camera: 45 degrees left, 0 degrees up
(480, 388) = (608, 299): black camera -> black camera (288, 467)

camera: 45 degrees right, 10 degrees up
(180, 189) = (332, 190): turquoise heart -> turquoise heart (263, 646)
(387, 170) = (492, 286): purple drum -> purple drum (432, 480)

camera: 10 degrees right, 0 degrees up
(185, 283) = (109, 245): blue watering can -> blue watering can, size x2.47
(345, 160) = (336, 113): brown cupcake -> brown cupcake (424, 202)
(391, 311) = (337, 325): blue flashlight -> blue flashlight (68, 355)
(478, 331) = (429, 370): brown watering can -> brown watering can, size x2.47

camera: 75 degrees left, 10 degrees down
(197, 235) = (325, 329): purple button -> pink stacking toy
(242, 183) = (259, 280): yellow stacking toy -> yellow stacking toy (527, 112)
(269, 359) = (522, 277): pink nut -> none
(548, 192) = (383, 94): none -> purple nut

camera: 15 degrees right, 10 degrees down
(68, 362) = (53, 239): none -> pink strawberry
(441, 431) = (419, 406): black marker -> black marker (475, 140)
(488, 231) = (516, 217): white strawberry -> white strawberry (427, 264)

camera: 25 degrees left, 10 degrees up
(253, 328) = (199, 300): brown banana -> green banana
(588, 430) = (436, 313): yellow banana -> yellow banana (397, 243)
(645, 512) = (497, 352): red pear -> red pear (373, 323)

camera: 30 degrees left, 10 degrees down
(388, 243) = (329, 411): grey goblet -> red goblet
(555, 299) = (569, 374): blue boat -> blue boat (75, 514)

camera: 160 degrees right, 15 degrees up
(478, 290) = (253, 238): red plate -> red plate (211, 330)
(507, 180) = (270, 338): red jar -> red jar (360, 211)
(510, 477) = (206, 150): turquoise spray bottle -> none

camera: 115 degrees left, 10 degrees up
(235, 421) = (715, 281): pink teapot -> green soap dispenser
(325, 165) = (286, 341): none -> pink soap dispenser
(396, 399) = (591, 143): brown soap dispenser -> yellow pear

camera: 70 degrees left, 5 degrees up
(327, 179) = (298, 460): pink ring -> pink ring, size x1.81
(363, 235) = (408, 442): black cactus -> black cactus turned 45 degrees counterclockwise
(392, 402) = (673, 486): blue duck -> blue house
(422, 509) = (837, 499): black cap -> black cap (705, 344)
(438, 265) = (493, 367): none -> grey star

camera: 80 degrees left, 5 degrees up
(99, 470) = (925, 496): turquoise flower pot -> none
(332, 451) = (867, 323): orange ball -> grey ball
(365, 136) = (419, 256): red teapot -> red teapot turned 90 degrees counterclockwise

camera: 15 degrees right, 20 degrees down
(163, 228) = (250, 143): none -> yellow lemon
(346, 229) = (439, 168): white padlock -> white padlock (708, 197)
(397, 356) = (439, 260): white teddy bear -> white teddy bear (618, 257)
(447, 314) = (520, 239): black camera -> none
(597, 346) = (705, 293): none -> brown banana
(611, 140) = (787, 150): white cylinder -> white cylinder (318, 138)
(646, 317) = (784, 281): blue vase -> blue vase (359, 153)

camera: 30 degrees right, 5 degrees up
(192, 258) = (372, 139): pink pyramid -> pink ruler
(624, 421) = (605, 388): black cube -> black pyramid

= YOUR OBJECTIVE =
Set down, please, the lines from the line holding "(163, 228) = (250, 143): none -> yellow lemon" through the final line of the data, exactly and with nothing added.

= THE ANSWER =
(163, 228) = (250, 143): none -> yellow lemon
(346, 229) = (439, 168): white padlock -> white padlock (708, 197)
(397, 356) = (439, 260): white teddy bear -> white teddy bear (618, 257)
(447, 314) = (520, 239): black camera -> none
(597, 346) = (705, 293): none -> brown banana
(611, 140) = (787, 150): white cylinder -> white cylinder (318, 138)
(646, 317) = (784, 281): blue vase -> blue vase (359, 153)

camera: 30 degrees right, 5 degrees up
(192, 258) = (372, 139): pink pyramid -> pink ruler
(624, 421) = (605, 388): black cube -> black pyramid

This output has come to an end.